- **Your objective**: Write out the entire listing below exactly as it appears, minus any pictures.

- **Data excerpt**:
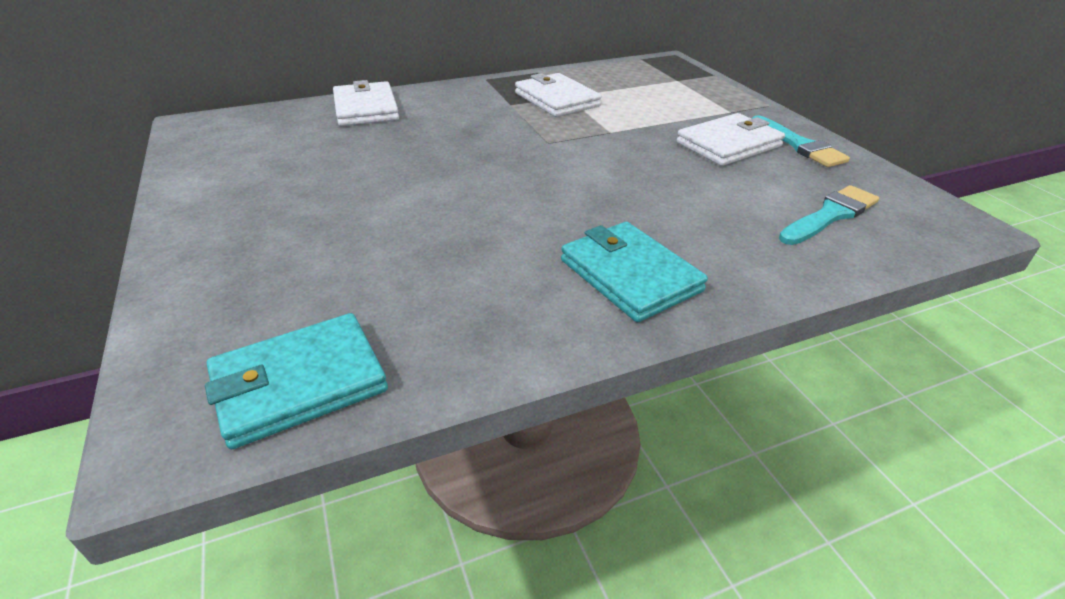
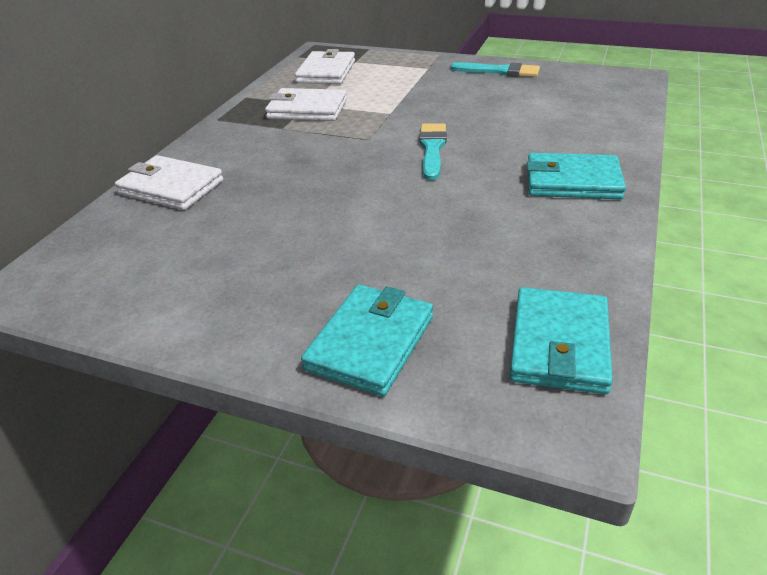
camera: 45 degrees left, 0 degrees up
(225, 276) = (371, 342): none -> turquoise wallet
(729, 144) = (468, 88): white wallet -> white wallet (326, 72)
(830, 215) = (584, 101): turquoise brush -> turquoise brush (432, 149)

- **Solution to the exercise**:
camera: 45 degrees left, 0 degrees up
(225, 276) = (371, 342): none -> turquoise wallet
(729, 144) = (468, 88): white wallet -> white wallet (326, 72)
(830, 215) = (584, 101): turquoise brush -> turquoise brush (432, 149)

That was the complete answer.